== Source information ==

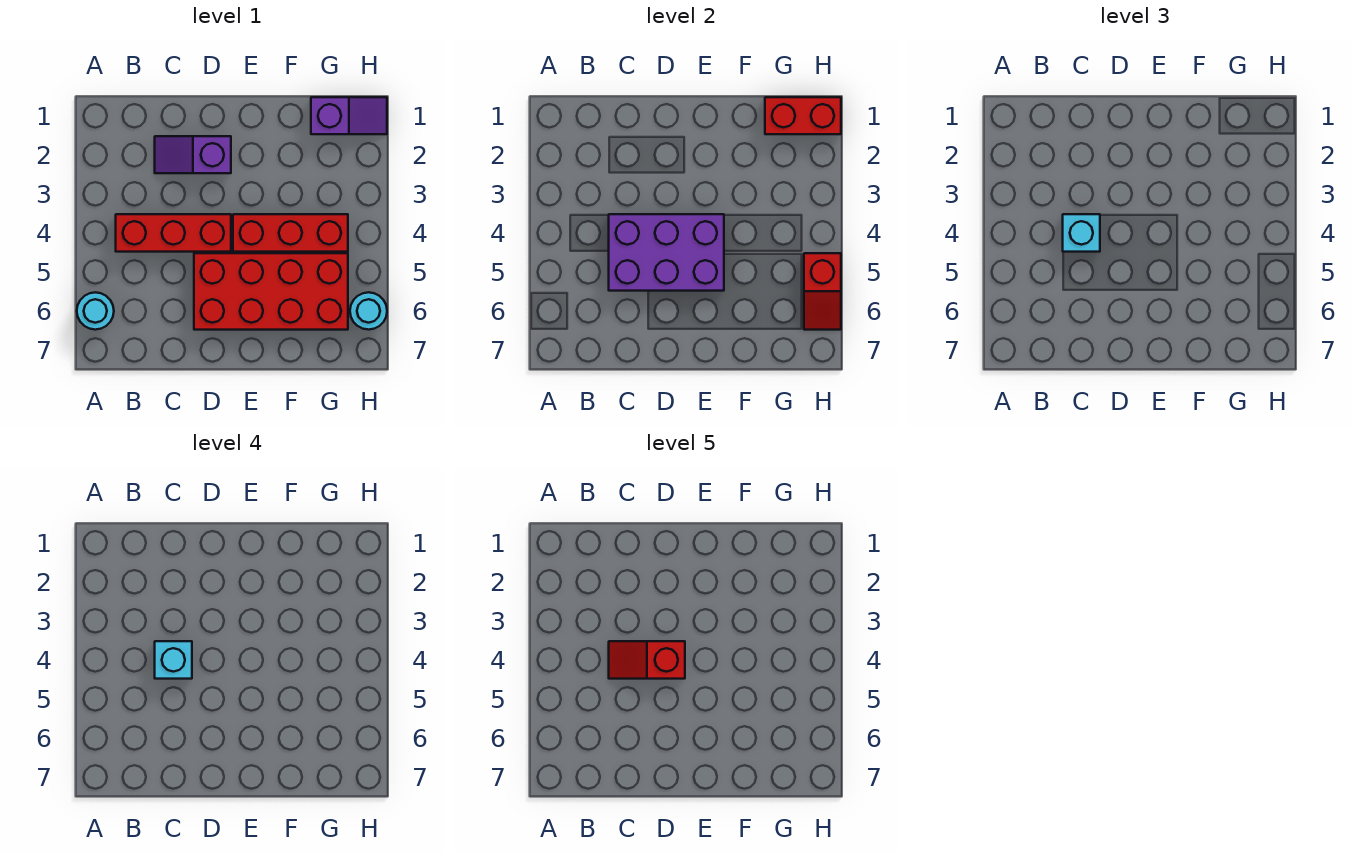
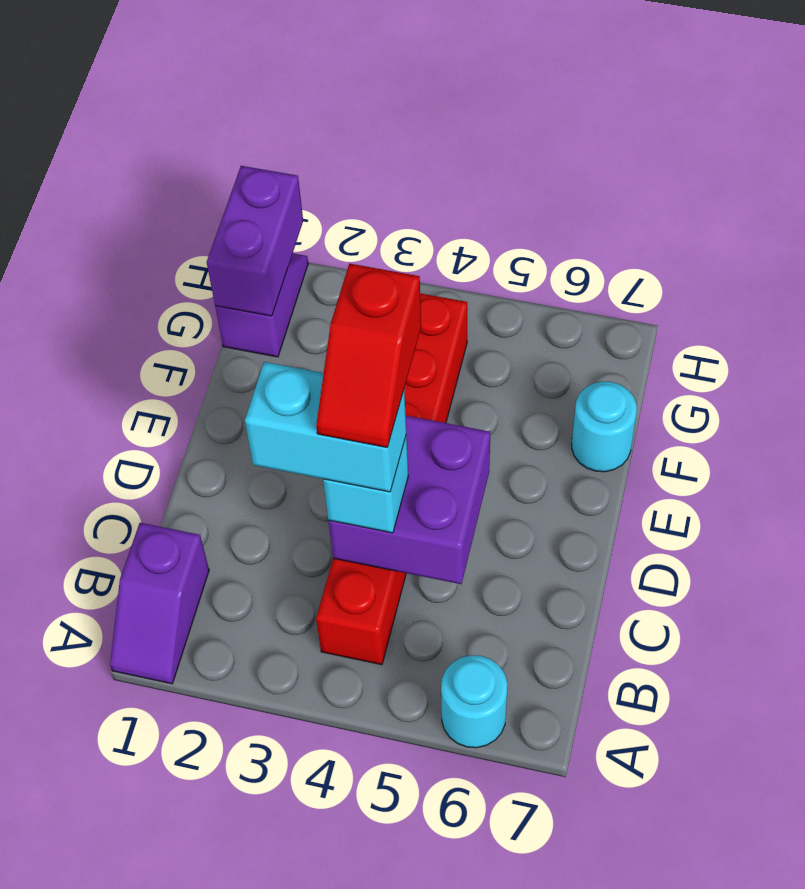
purple slope C2:D2 level 1 top D -> purple slope A1:B1 level 1 top B
purple brick C4:E5 level 2 -> purple brick C4:D5 level 2
cyan brick C4 level 4 -> cyan brick C3:C4 level 4
red brick D5:G6 level 1 -> none
red brick G1:H1 level 2 -> purple brick G1:H1 level 2
red slope H5:H6 level 2 top 5 -> none
cyan round brick H6 level 1 -> cyan round brick F7 level 1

===

Exercise:
Pick out each line above that includes "none" and show it.

Response area:
red brick D5:G6 level 1 -> none
red slope H5:H6 level 2 top 5 -> none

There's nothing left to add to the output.